• _Problem description_
In the data below, retype exactly the line that contains "missing: orange subefen (311 268 393 357)" and every line after it, through the last.

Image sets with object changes
§
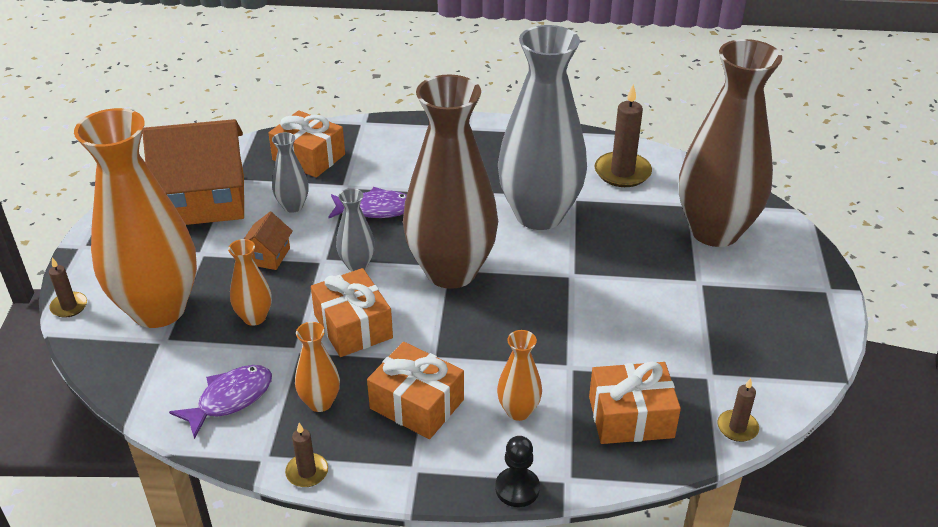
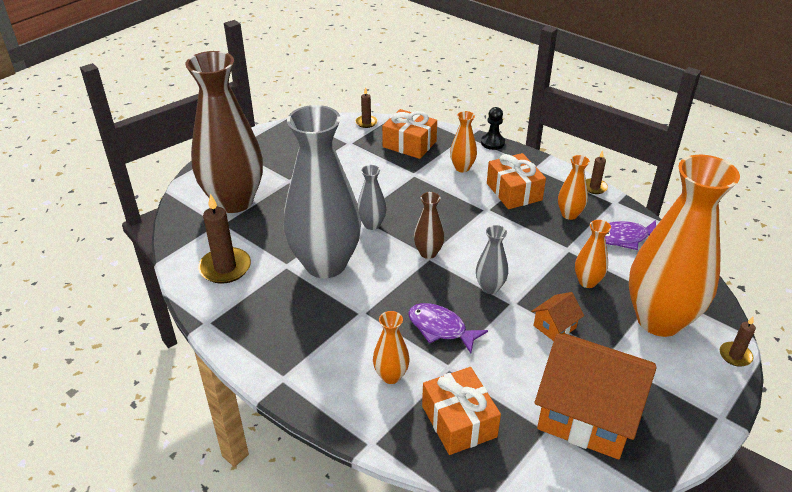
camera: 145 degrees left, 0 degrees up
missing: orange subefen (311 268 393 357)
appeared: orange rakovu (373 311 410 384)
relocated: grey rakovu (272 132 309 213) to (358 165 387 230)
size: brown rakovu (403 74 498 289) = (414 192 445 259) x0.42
§
• _Written response_
missing: orange subefen (311 268 393 357)
appeared: orange rakovu (373 311 410 384)
relocated: grey rakovu (272 132 309 213) to (358 165 387 230)
size: brown rakovu (403 74 498 289) = (414 192 445 259) x0.42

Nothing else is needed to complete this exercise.